■ **DATA**:
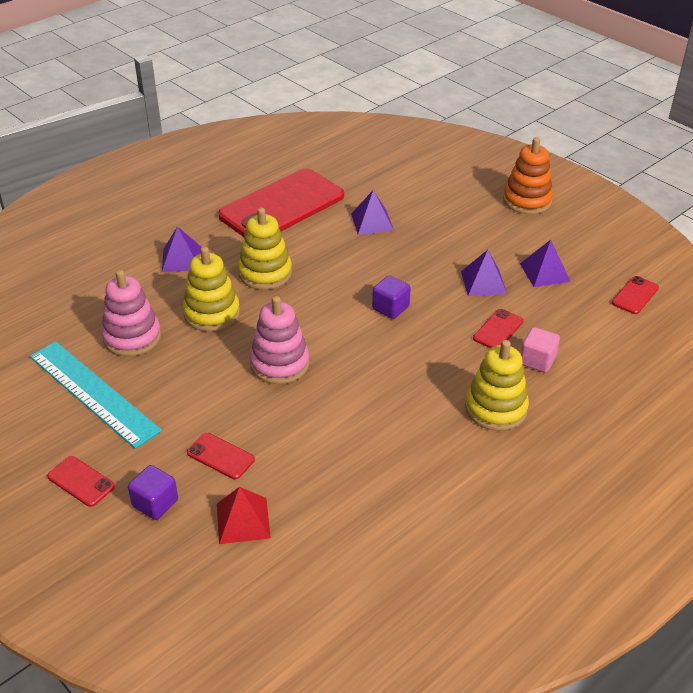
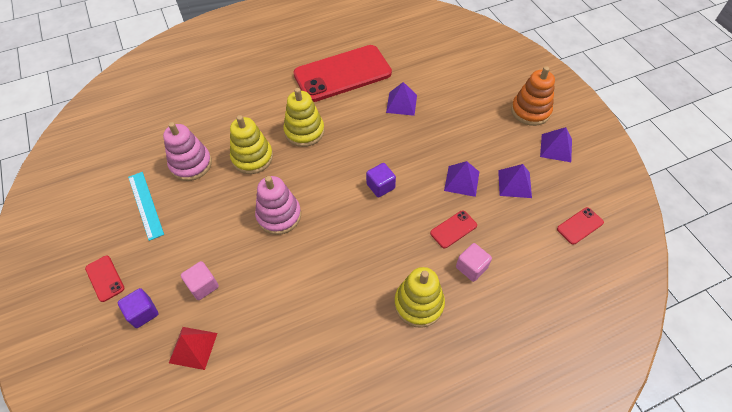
camera: 20 degrees right, 15 degrees up
(93, 393) = (145, 205): turquoise ruler -> turquoise ruler, size x0.65
(181, 259) = (253, 104): purple pyramid -> purple pyramid (556, 148)
(220, 456) = (203, 285): red phone -> pink cube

■ **REQUIREMENT**: Your output should start at the line containing "(93, 393) = (145, 205): turquoise" and stop at the last line of the material, copied exactly, with nothing else.

■ **RESPONSE**:
(93, 393) = (145, 205): turquoise ruler -> turquoise ruler, size x0.65
(181, 259) = (253, 104): purple pyramid -> purple pyramid (556, 148)
(220, 456) = (203, 285): red phone -> pink cube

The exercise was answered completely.